_Given records_

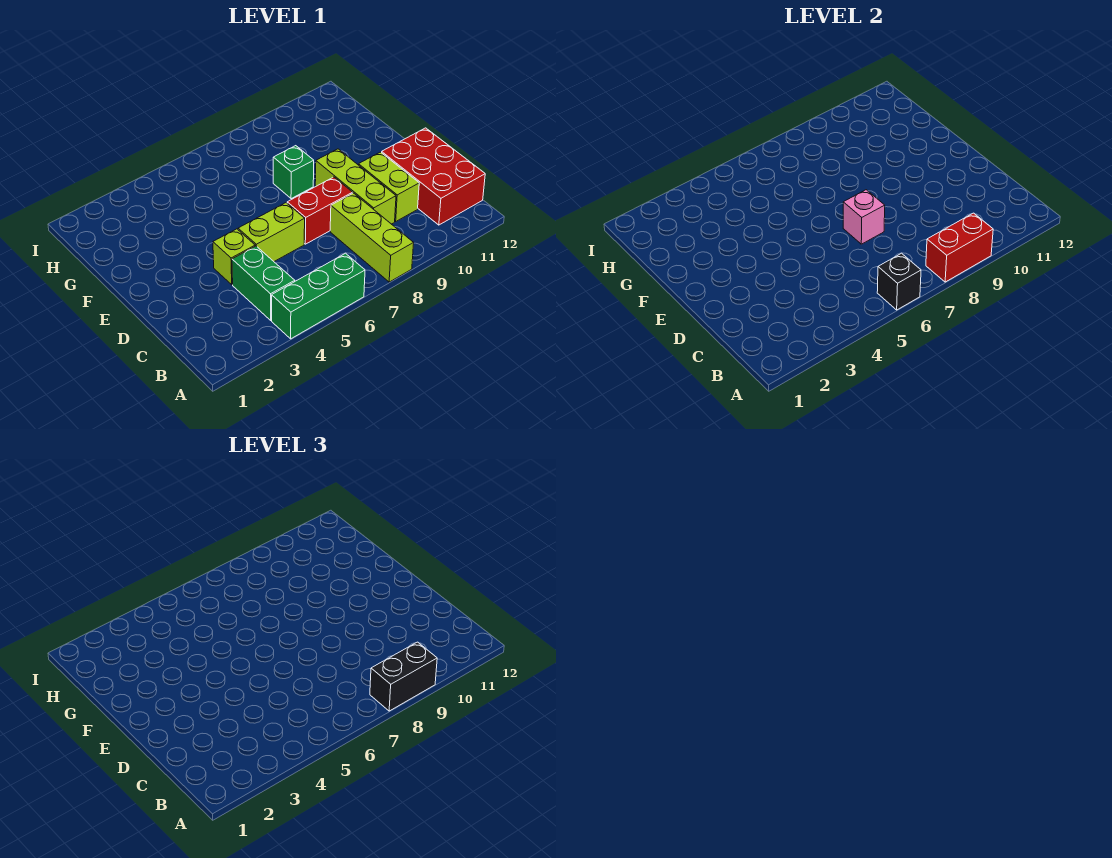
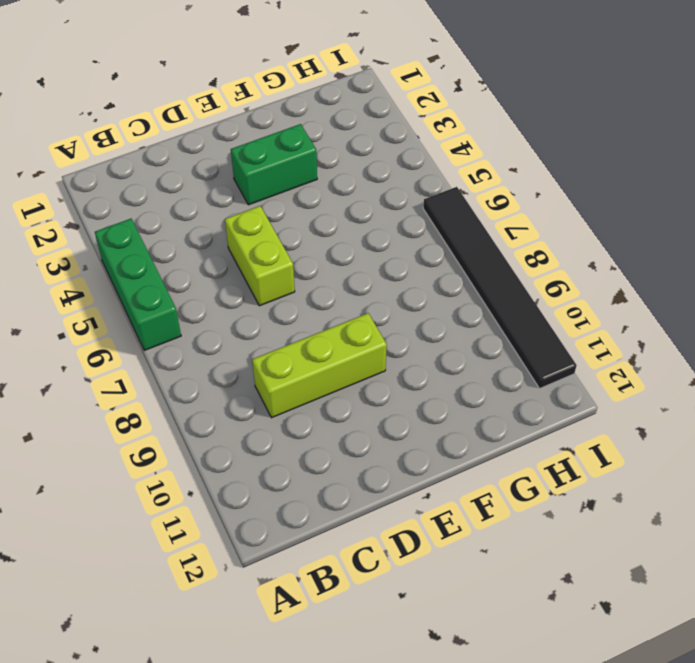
green brick E3:F3 level 1 -> green brick B4:C4 level 1
black tile I6:I11 level 1 -> none
none -> lime brick A8:C8 level 1
none -> red brick B11:D12 level 1
none -> lime brick C10:D10 level 1

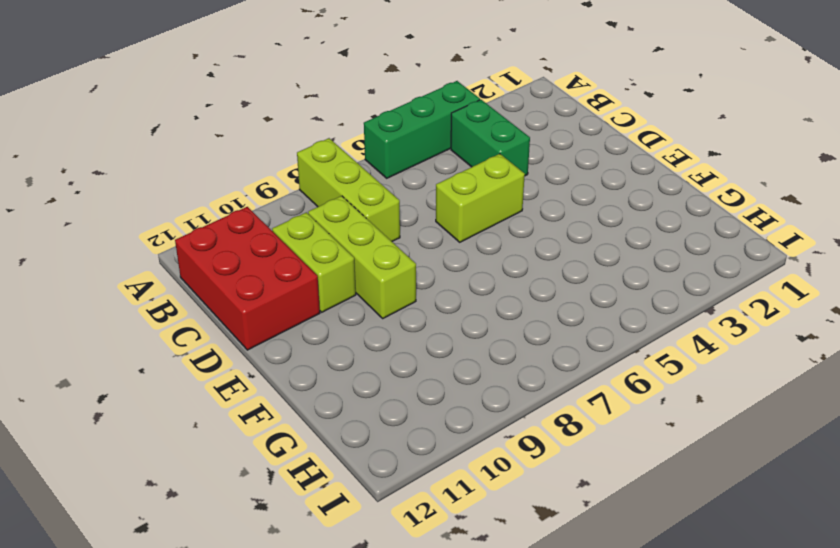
none -> lime brick D4 level 1
none -> red brick D7:D8 level 1
none -> green brick F8 level 1

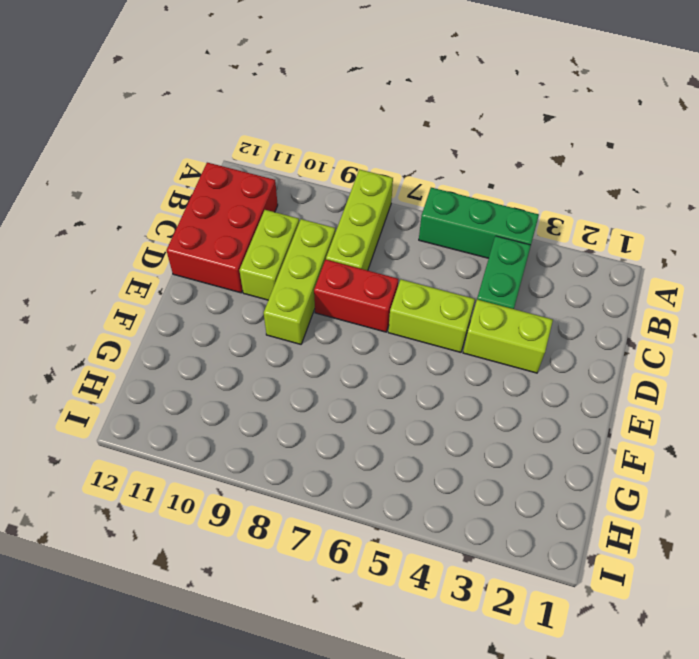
lime brick D3:D4 level 1 -> lime brick D4 level 1
none -> green brick F8 level 1
none -> black brick A6 level 2
none -> red brick A8:A9 level 2

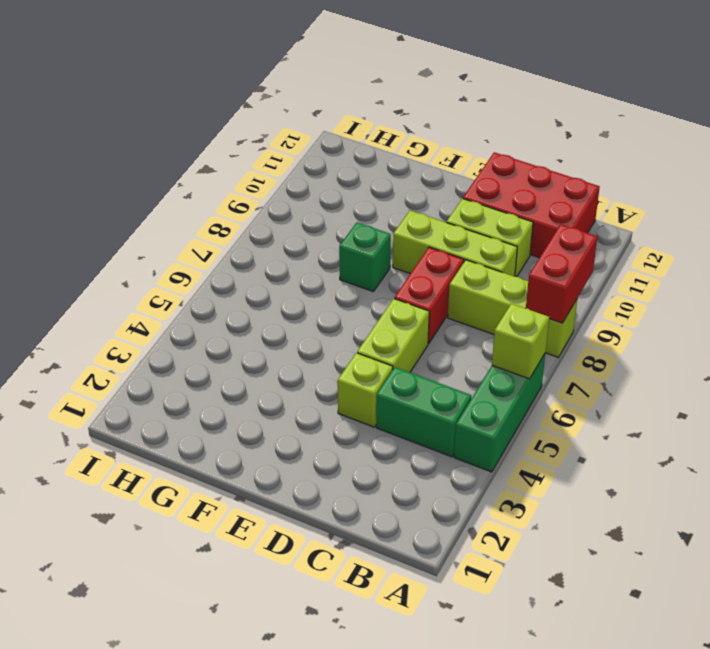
lime brick A6 level 2 -> black brick A6 level 2
none -> pink brick D7 level 2
none -> black brick A8:A9 level 3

_Assigned task_
Set down the material once more, exactly, with the pictures omitted.

_Result of the exercise_
green brick E3:F3 level 1 -> green brick B4:C4 level 1
black tile I6:I11 level 1 -> none
none -> lime brick A8:C8 level 1
none -> red brick B11:D12 level 1
none -> lime brick C10:D10 level 1

none -> lime brick D4 level 1
none -> red brick D7:D8 level 1
none -> green brick F8 level 1

lime brick D3:D4 level 1 -> lime brick D4 level 1
none -> green brick F8 level 1
none -> black brick A6 level 2
none -> red brick A8:A9 level 2

lime brick A6 level 2 -> black brick A6 level 2
none -> pink brick D7 level 2
none -> black brick A8:A9 level 3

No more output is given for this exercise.